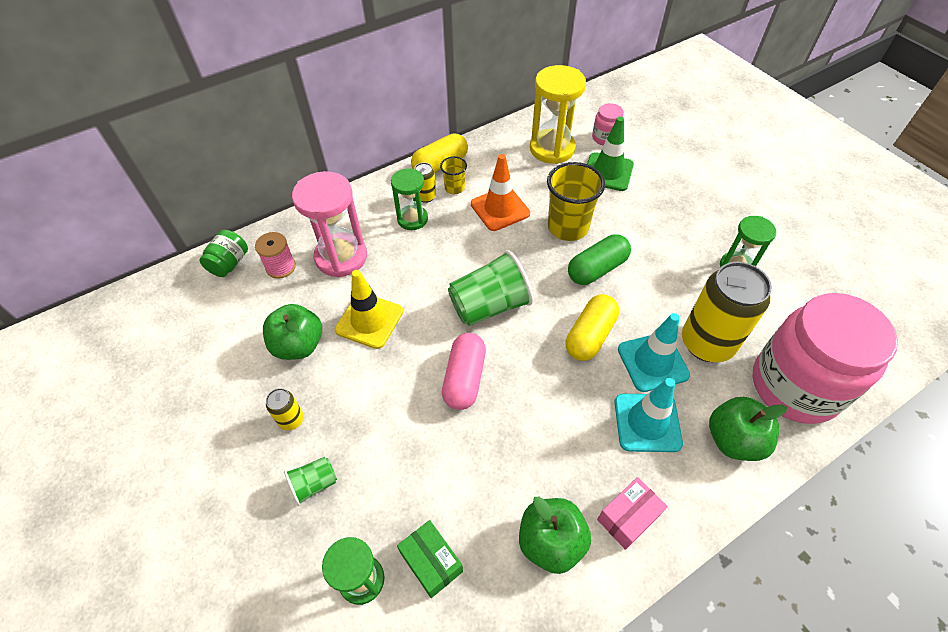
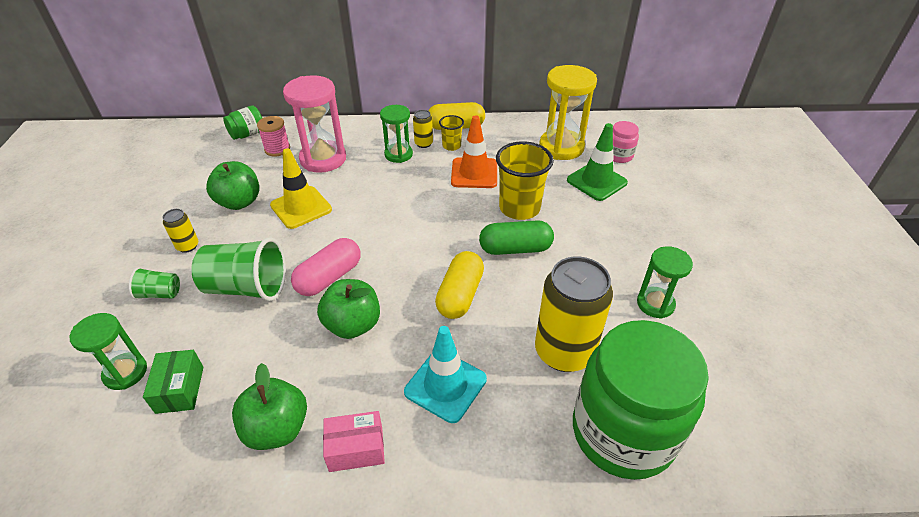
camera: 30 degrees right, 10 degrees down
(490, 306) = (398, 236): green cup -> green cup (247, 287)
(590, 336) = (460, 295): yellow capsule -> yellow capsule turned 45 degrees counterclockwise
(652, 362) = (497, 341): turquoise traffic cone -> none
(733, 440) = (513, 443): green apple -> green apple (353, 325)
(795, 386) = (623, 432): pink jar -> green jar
○ ○ ○ ○
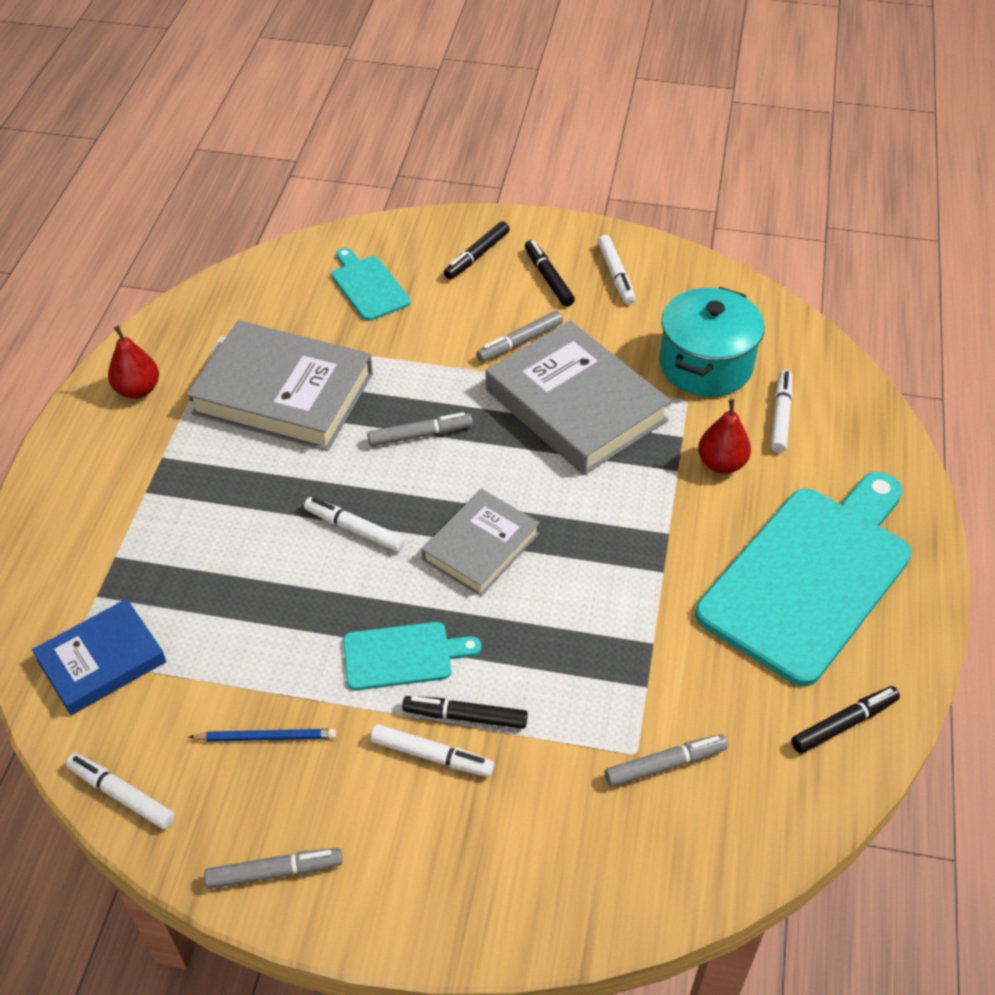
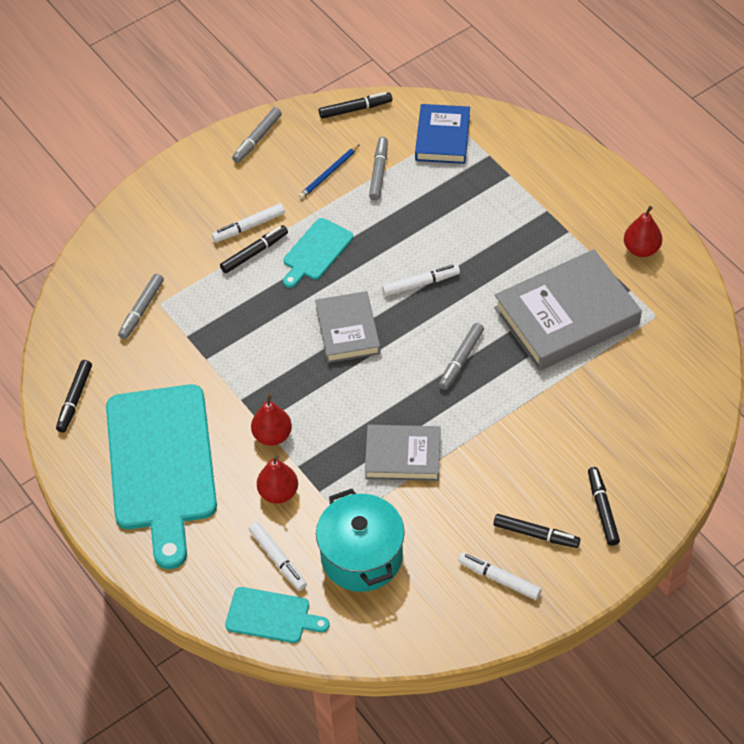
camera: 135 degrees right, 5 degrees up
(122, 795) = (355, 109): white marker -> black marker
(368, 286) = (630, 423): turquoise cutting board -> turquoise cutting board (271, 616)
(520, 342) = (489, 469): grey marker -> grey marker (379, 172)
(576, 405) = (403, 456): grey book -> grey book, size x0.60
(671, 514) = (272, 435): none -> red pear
○ ○ ○ ○
Of all the entries above, retype exactly the lines from the line with "camera: 30 degrees right, 10 degrees down" to the line with "(795, 386) = (623, 432): pink", both included, and no others.

camera: 30 degrees right, 10 degrees down
(490, 306) = (398, 236): green cup -> green cup (247, 287)
(590, 336) = (460, 295): yellow capsule -> yellow capsule turned 45 degrees counterclockwise
(652, 362) = (497, 341): turquoise traffic cone -> none
(733, 440) = (513, 443): green apple -> green apple (353, 325)
(795, 386) = (623, 432): pink jar -> green jar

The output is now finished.